_Work required:_ All that should come back is the lines of the data below from the one containing "red round brick" to the one containing "purple plate I5:J5", inclusive, exactly as they stand.

--- Entries supplied ---

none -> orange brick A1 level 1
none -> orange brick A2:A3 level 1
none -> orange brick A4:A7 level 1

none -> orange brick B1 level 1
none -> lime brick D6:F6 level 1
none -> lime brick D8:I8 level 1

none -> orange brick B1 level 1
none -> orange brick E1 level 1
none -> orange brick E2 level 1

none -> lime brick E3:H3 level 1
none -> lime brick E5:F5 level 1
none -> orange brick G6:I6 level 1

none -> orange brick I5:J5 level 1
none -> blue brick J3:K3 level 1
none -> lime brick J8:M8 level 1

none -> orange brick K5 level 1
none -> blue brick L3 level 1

---
--- Entries supplied ---

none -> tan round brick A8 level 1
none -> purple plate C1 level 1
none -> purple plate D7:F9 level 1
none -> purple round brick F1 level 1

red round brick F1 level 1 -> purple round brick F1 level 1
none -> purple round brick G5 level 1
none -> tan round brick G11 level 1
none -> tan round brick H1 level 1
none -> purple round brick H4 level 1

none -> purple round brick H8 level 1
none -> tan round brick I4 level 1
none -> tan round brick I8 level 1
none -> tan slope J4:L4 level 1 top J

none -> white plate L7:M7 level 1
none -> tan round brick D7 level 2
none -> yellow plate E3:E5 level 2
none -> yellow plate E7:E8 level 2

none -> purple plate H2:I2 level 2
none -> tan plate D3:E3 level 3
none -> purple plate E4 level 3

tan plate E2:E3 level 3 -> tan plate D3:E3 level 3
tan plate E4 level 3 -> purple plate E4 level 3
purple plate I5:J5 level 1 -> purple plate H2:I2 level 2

---
--- Entries supplied ---

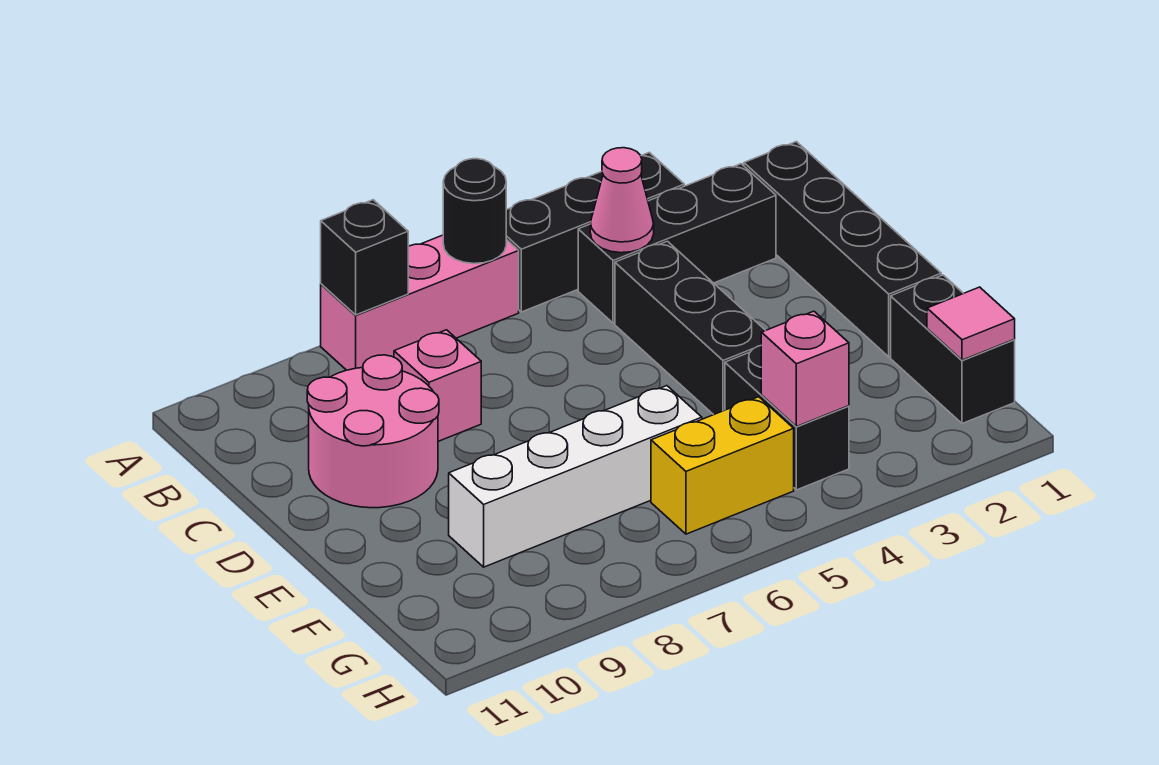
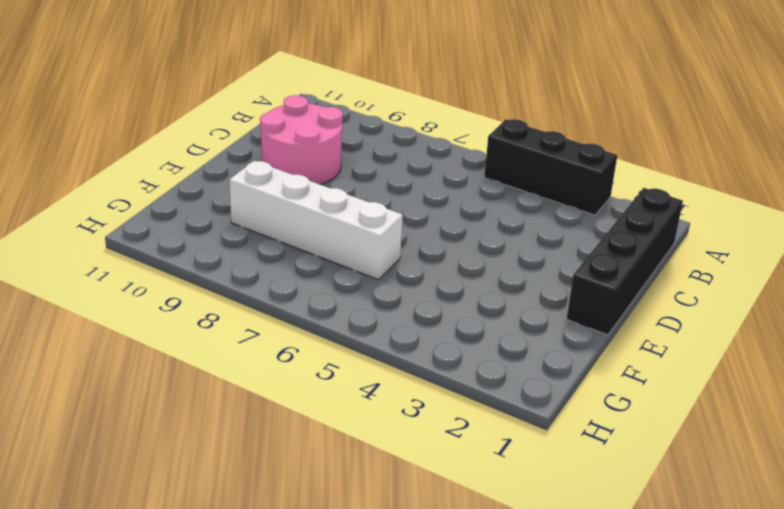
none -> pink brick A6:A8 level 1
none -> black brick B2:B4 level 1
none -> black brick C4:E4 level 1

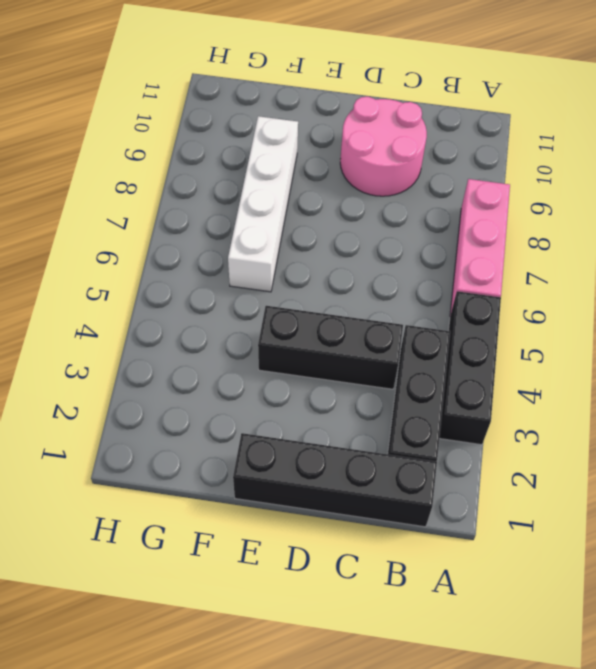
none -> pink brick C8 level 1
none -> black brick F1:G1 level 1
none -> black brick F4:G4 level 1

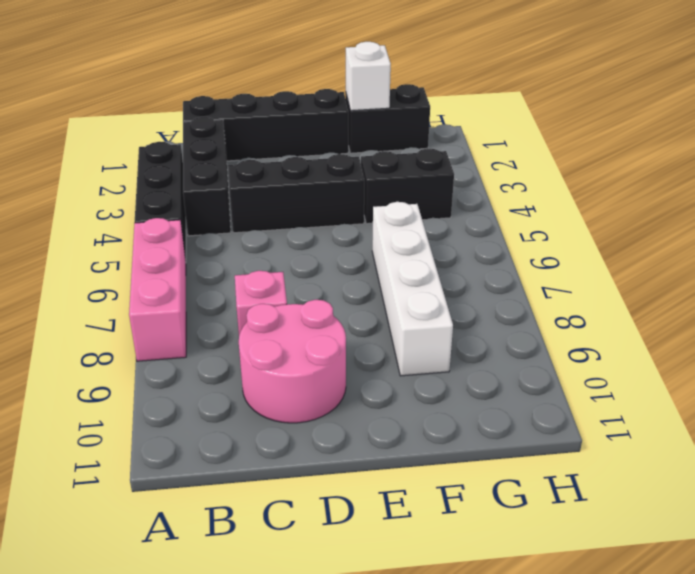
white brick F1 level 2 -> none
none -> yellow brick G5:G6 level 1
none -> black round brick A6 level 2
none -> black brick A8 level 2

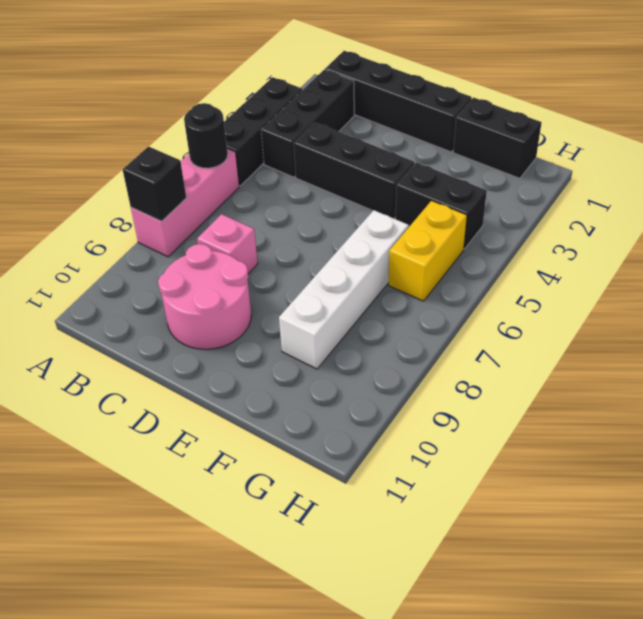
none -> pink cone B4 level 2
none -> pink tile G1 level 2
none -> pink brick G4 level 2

---

_Exercise answer:_
red round brick F1 level 1 -> purple round brick F1 level 1
none -> purple round brick G5 level 1
none -> tan round brick G11 level 1
none -> tan round brick H1 level 1
none -> purple round brick H4 level 1

none -> purple round brick H8 level 1
none -> tan round brick I4 level 1
none -> tan round brick I8 level 1
none -> tan slope J4:L4 level 1 top J

none -> white plate L7:M7 level 1
none -> tan round brick D7 level 2
none -> yellow plate E3:E5 level 2
none -> yellow plate E7:E8 level 2

none -> purple plate H2:I2 level 2
none -> tan plate D3:E3 level 3
none -> purple plate E4 level 3

tan plate E2:E3 level 3 -> tan plate D3:E3 level 3
tan plate E4 level 3 -> purple plate E4 level 3
purple plate I5:J5 level 1 -> purple plate H2:I2 level 2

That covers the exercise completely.